Task material:

=== Begin Enclosure ===

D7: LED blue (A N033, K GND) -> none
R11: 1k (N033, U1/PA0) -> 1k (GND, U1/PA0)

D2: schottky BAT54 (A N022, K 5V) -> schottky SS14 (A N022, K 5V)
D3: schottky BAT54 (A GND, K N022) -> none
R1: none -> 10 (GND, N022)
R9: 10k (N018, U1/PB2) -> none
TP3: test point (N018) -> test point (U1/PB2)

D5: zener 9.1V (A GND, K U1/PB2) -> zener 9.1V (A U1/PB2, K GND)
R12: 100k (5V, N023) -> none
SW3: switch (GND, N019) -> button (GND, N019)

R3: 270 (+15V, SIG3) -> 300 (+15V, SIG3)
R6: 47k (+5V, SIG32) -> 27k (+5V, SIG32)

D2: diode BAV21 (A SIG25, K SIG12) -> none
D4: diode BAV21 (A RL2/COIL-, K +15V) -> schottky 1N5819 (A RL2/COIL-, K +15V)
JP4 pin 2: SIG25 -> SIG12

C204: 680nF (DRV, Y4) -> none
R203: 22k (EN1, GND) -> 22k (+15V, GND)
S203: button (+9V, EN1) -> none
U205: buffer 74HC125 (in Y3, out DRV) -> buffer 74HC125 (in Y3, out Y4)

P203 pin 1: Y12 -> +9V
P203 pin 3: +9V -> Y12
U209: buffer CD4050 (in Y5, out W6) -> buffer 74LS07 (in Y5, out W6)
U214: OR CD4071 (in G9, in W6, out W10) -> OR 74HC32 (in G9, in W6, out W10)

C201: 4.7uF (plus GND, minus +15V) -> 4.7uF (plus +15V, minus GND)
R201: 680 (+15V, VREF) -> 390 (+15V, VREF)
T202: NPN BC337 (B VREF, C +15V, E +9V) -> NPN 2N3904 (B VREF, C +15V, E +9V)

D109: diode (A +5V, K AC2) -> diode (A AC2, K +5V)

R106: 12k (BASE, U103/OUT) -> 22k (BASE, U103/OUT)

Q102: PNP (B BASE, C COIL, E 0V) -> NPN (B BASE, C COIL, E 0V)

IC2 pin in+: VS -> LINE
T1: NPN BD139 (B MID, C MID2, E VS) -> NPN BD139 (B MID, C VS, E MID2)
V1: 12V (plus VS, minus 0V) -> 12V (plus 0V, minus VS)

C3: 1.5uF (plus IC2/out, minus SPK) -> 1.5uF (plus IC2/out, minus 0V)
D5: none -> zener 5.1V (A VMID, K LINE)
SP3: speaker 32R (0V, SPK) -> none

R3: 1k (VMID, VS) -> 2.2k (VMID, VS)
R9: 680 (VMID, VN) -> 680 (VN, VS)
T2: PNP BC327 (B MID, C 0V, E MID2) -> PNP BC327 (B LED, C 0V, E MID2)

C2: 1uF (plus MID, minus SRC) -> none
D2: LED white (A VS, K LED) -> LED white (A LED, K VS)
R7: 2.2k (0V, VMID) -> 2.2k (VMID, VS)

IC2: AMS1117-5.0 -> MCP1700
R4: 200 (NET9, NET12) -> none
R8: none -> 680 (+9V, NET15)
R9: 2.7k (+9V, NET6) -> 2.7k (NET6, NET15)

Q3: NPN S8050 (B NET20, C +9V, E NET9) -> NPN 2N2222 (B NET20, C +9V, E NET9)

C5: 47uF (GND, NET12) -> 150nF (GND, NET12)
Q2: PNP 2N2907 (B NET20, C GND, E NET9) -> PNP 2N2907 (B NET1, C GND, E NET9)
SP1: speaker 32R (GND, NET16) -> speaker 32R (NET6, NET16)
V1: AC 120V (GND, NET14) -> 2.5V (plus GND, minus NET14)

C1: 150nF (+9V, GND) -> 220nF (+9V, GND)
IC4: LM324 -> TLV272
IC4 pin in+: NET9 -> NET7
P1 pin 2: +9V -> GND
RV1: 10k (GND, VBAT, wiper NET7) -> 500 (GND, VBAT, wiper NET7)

=== End Enclosure ===

Try it:
Starting with the line that contains "V1: AC 120V", output every line through the end of the listing above, unchanged.

Exercise response:
V1: AC 120V (GND, NET14) -> 2.5V (plus GND, minus NET14)

C1: 150nF (+9V, GND) -> 220nF (+9V, GND)
IC4: LM324 -> TLV272
IC4 pin in+: NET9 -> NET7
P1 pin 2: +9V -> GND
RV1: 10k (GND, VBAT, wiper NET7) -> 500 (GND, VBAT, wiper NET7)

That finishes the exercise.